*** Opening Records shown ***

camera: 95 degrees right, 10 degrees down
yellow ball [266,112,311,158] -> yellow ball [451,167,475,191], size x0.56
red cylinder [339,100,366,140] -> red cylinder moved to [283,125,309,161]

*** Closing Records shown ***
*** Opening Records shown ***

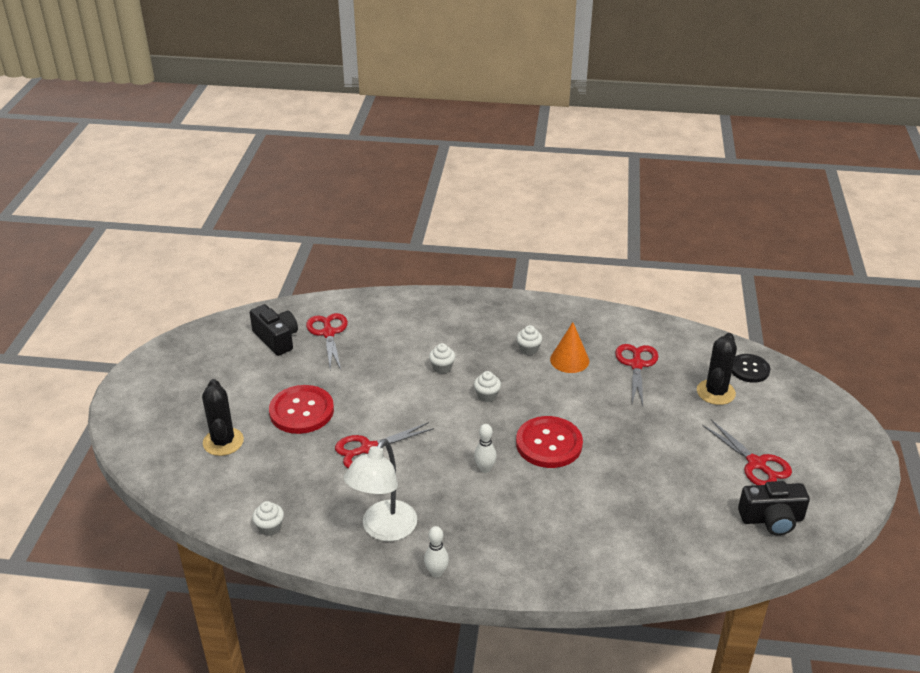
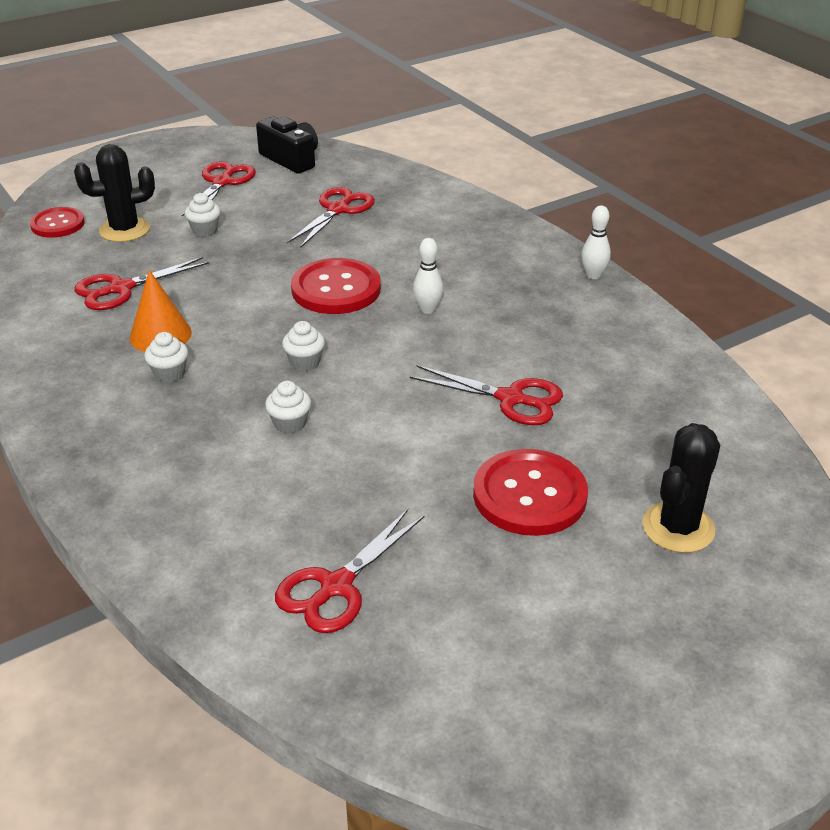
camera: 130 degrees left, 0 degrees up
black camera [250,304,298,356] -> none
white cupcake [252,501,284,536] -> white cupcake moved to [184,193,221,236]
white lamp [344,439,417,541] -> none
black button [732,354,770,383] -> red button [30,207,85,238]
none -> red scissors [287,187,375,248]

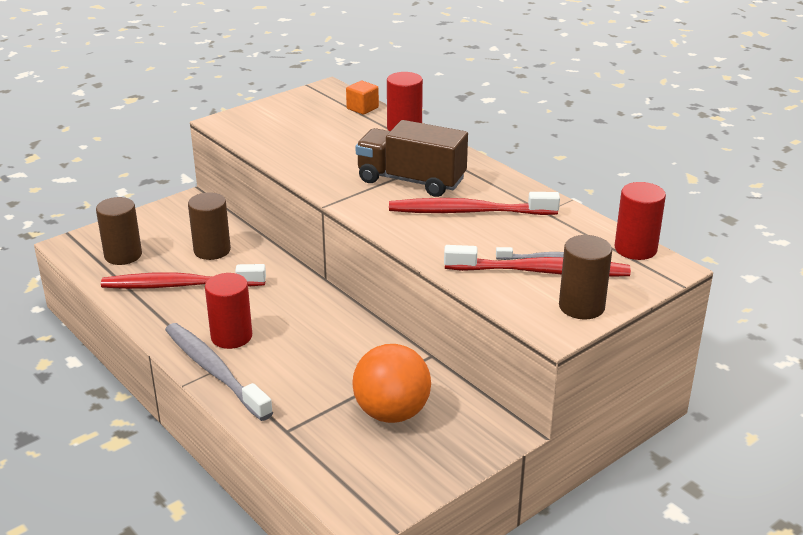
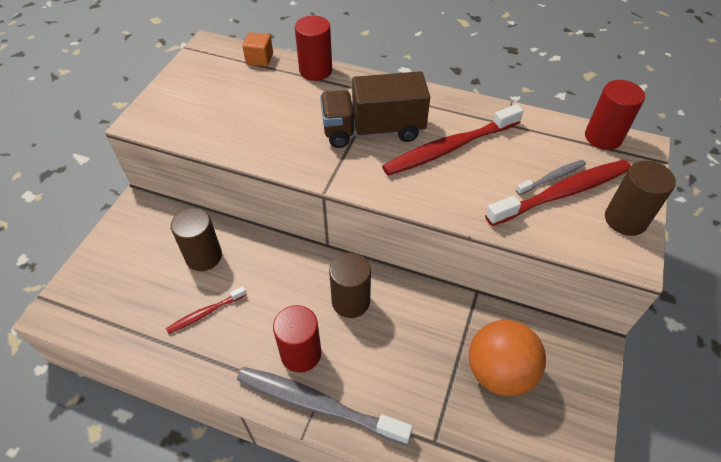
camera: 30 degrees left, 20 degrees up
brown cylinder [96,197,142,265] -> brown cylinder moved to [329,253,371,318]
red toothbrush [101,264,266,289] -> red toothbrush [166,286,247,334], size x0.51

*** Closing Records shown ***

* _Activity_
In the listing above, transcribe exactly everything from the line containing "camera: 95 degrees right, 10 degrees down" down to the line containing "red cylinder [339,100,366,140]", including both and nothing more.

* _Expected answer_
camera: 95 degrees right, 10 degrees down
yellow ball [266,112,311,158] -> yellow ball [451,167,475,191], size x0.56
red cylinder [339,100,366,140] -> red cylinder moved to [283,125,309,161]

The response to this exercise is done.